As the answer, give a copy of each line below that includes the word "none".

→ **DATASET ENTRIES**
>>>>>

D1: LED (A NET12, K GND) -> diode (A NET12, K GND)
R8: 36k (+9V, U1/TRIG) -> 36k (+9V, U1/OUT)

<<<<<
>>>>>

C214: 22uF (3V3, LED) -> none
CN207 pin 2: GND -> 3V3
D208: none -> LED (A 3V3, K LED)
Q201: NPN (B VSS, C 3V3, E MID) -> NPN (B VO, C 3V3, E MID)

<<<<<
>>>>>

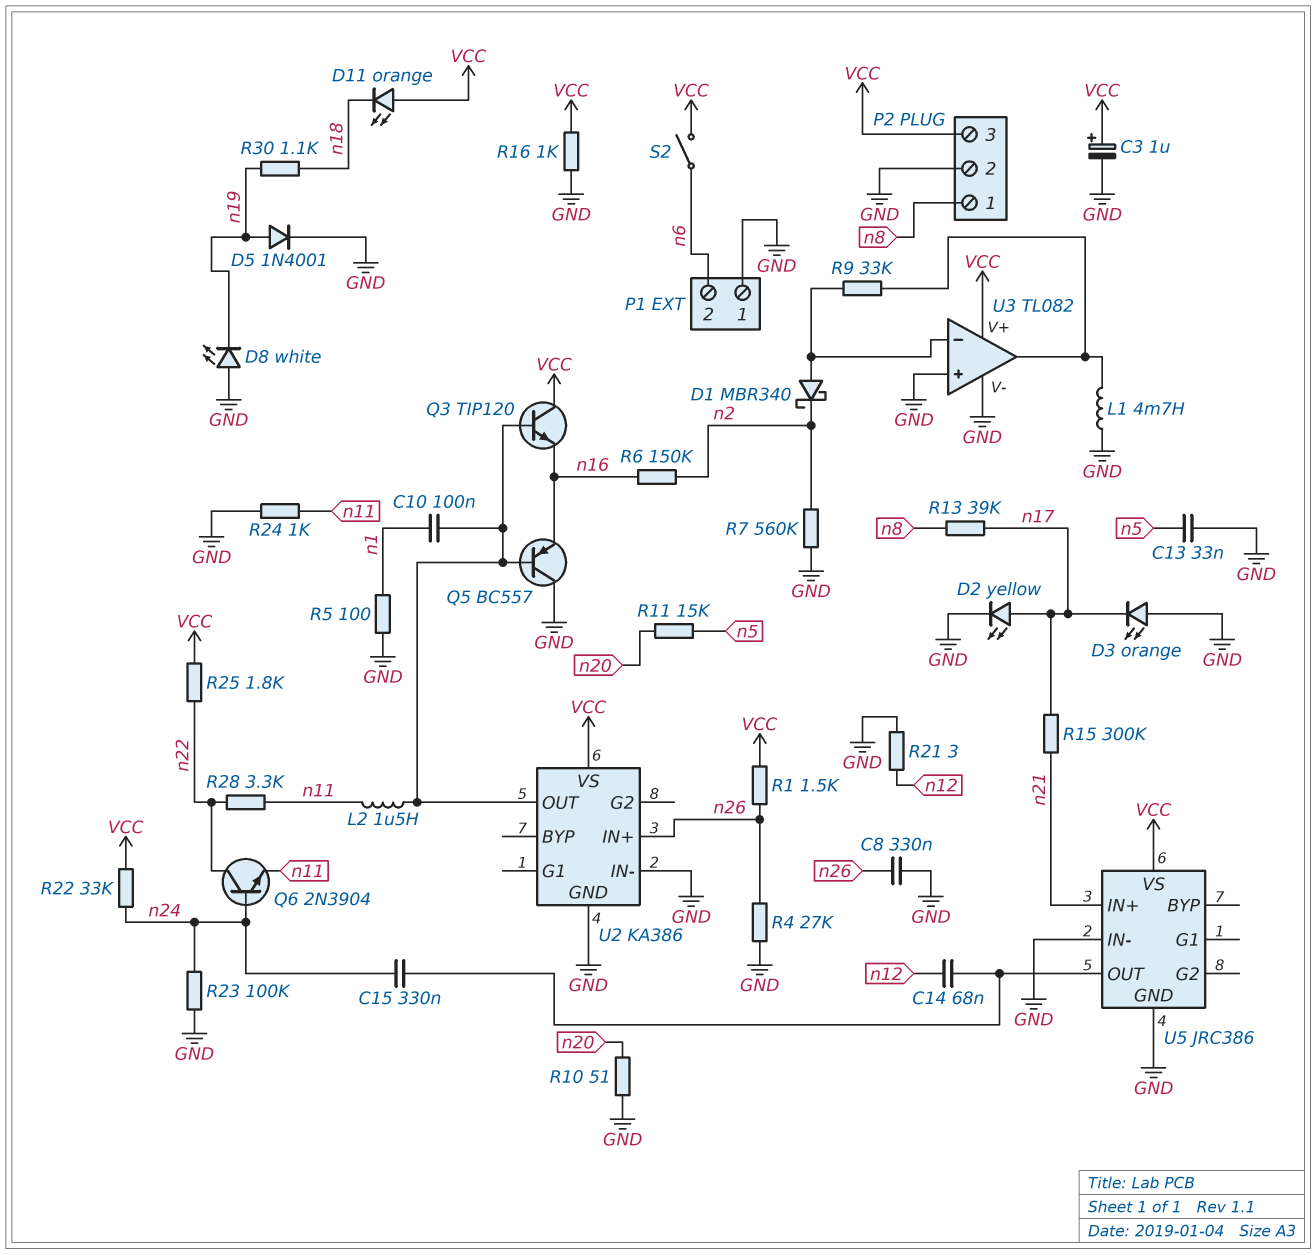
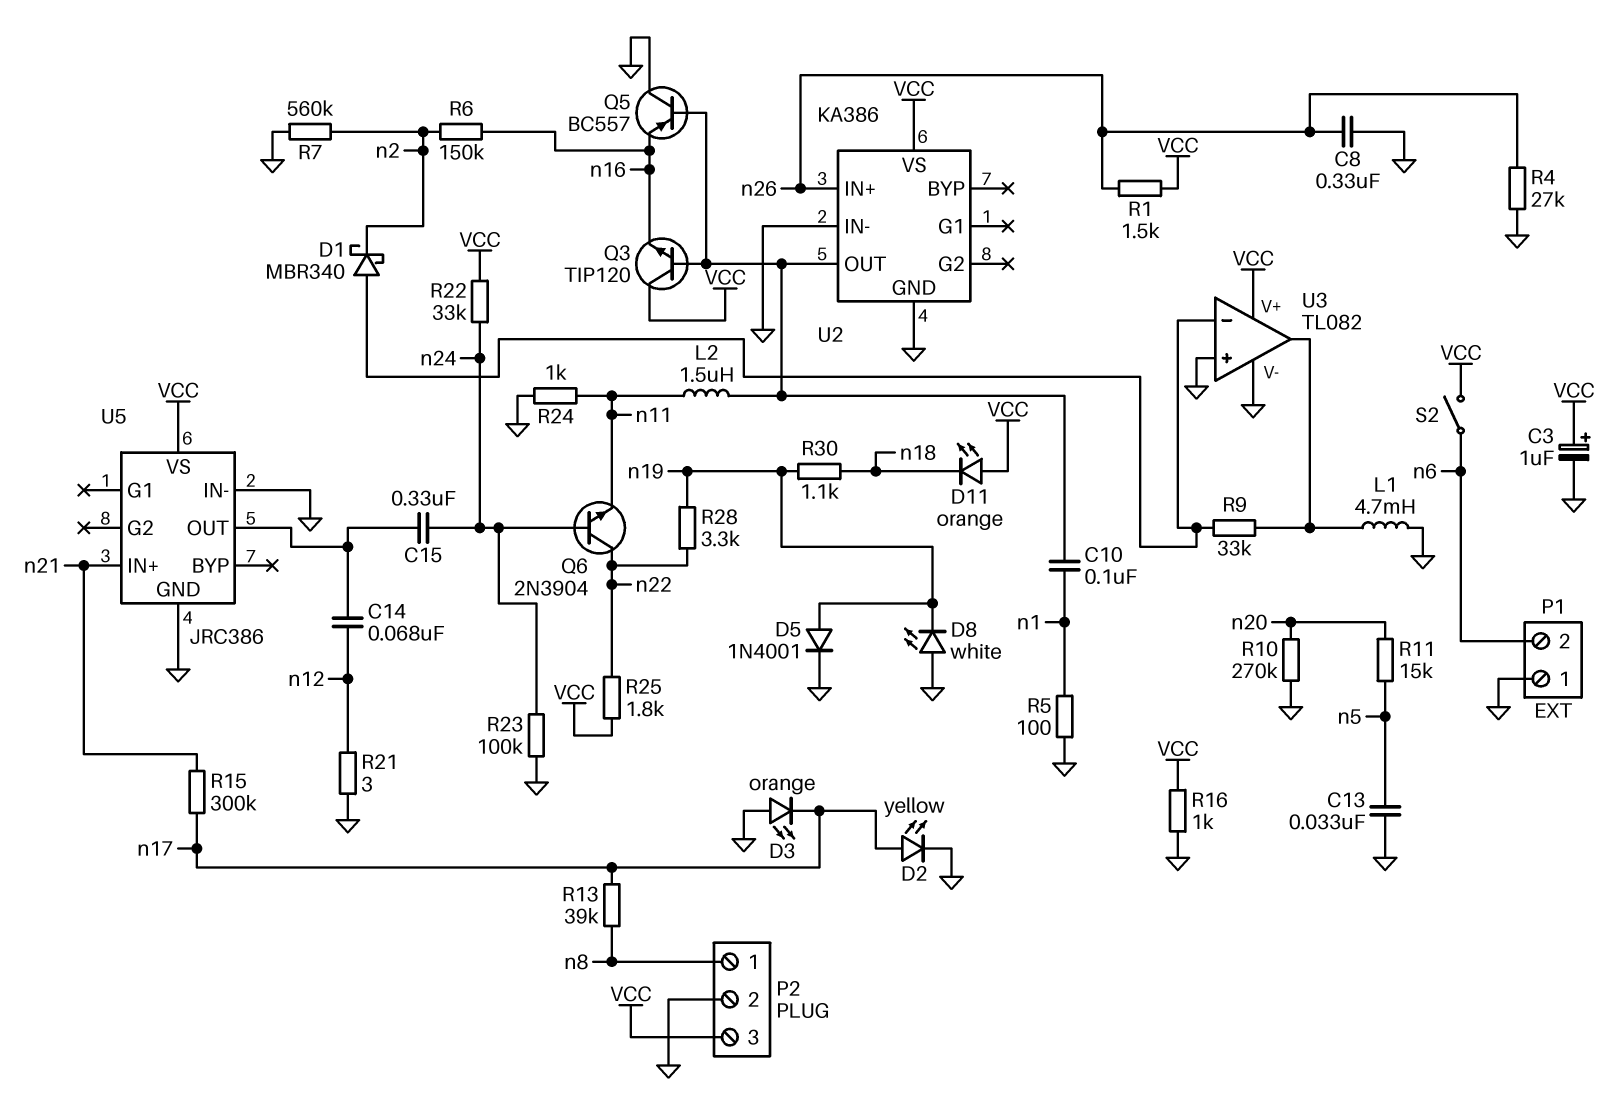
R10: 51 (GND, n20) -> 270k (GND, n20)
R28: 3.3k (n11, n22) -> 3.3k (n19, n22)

<<<<<

→ **COMPLETED TASK**
C214: 22uF (3V3, LED) -> none
D208: none -> LED (A 3V3, K LED)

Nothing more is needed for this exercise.